Lines in the records below that contain the word "slope" must each be copied.

> Supplied material:

Segment Open

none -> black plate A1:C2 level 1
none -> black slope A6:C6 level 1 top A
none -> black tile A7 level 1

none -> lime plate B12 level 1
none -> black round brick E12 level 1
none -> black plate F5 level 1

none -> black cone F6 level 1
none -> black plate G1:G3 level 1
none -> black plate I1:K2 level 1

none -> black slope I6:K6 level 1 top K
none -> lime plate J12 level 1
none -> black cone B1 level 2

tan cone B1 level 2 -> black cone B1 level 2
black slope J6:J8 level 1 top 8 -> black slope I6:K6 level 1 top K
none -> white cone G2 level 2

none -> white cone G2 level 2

Segment Closed
Segment Open

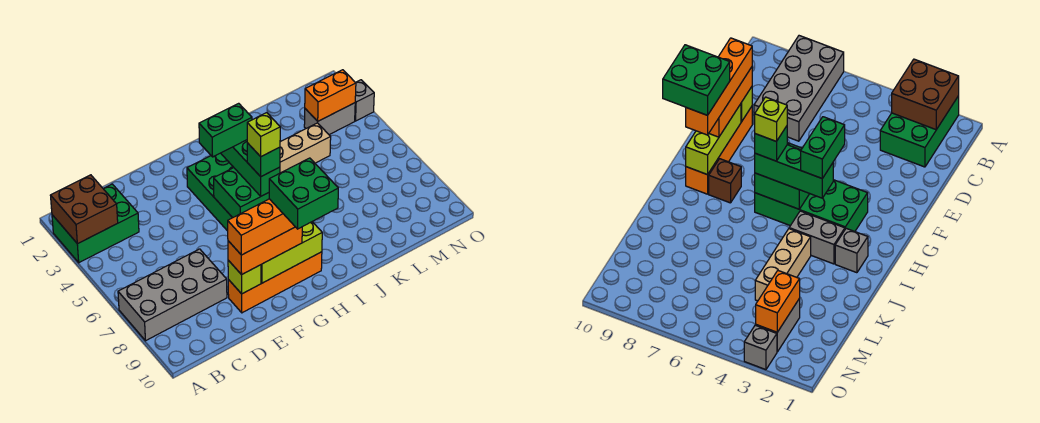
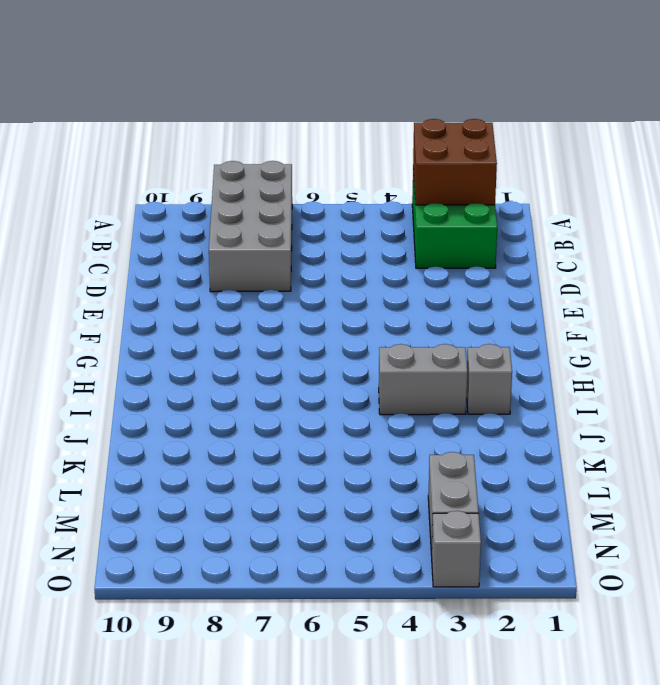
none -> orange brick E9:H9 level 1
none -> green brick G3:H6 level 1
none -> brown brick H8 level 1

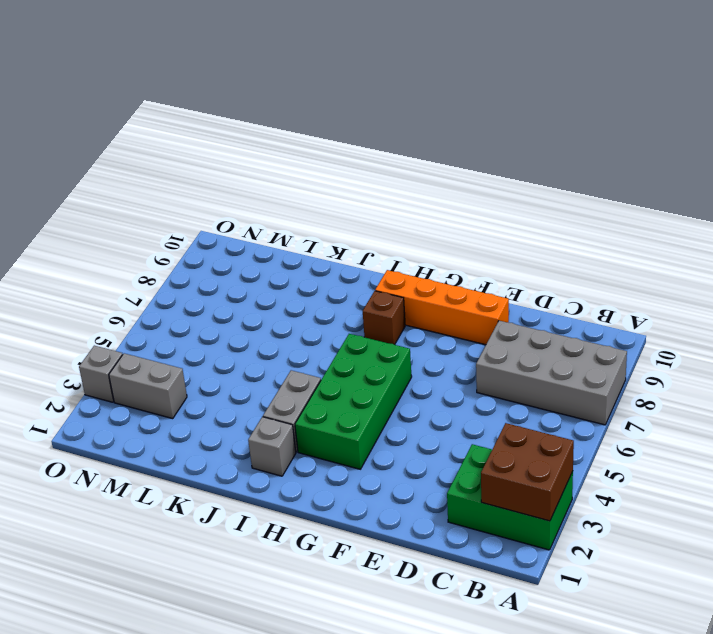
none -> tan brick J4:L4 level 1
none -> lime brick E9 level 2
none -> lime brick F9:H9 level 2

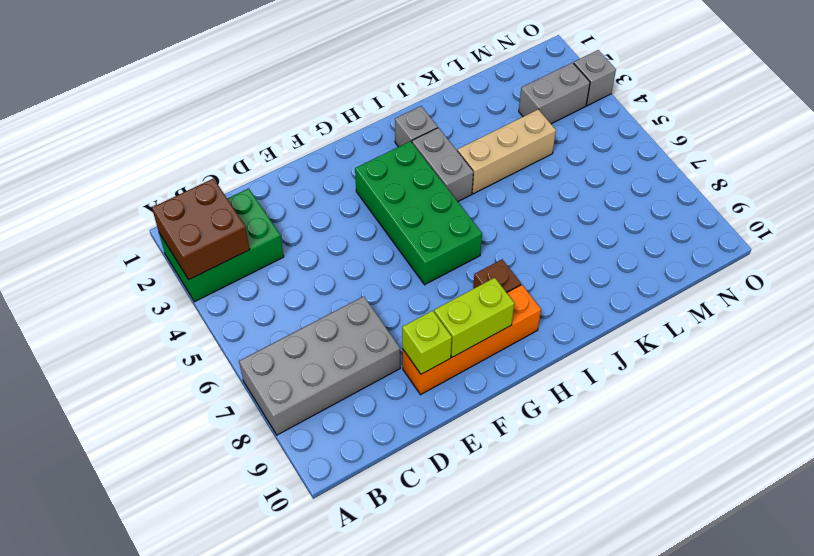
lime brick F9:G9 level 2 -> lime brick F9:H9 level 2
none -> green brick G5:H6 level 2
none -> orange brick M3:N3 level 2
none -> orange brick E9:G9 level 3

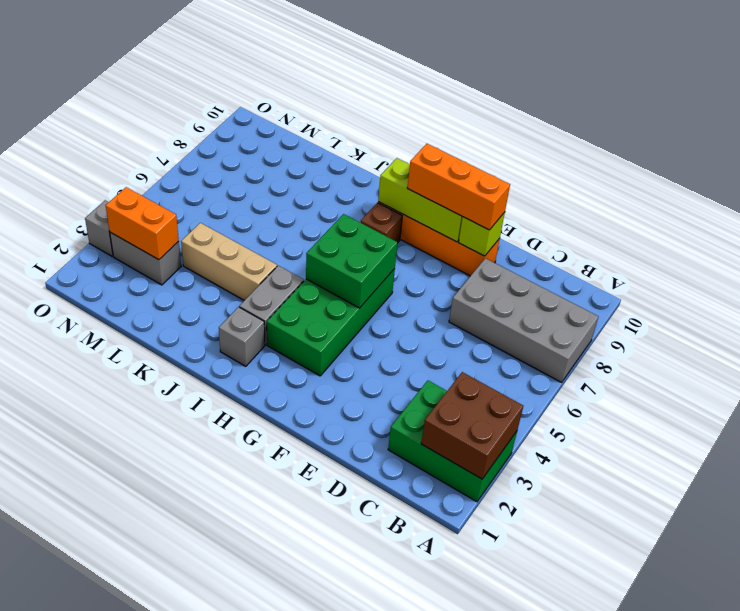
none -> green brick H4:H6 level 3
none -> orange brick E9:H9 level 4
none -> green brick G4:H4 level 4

Segment Closed

> Output:
none -> black slope A6:C6 level 1 top A
none -> black slope I6:K6 level 1 top K
black slope J6:J8 level 1 top 8 -> black slope I6:K6 level 1 top K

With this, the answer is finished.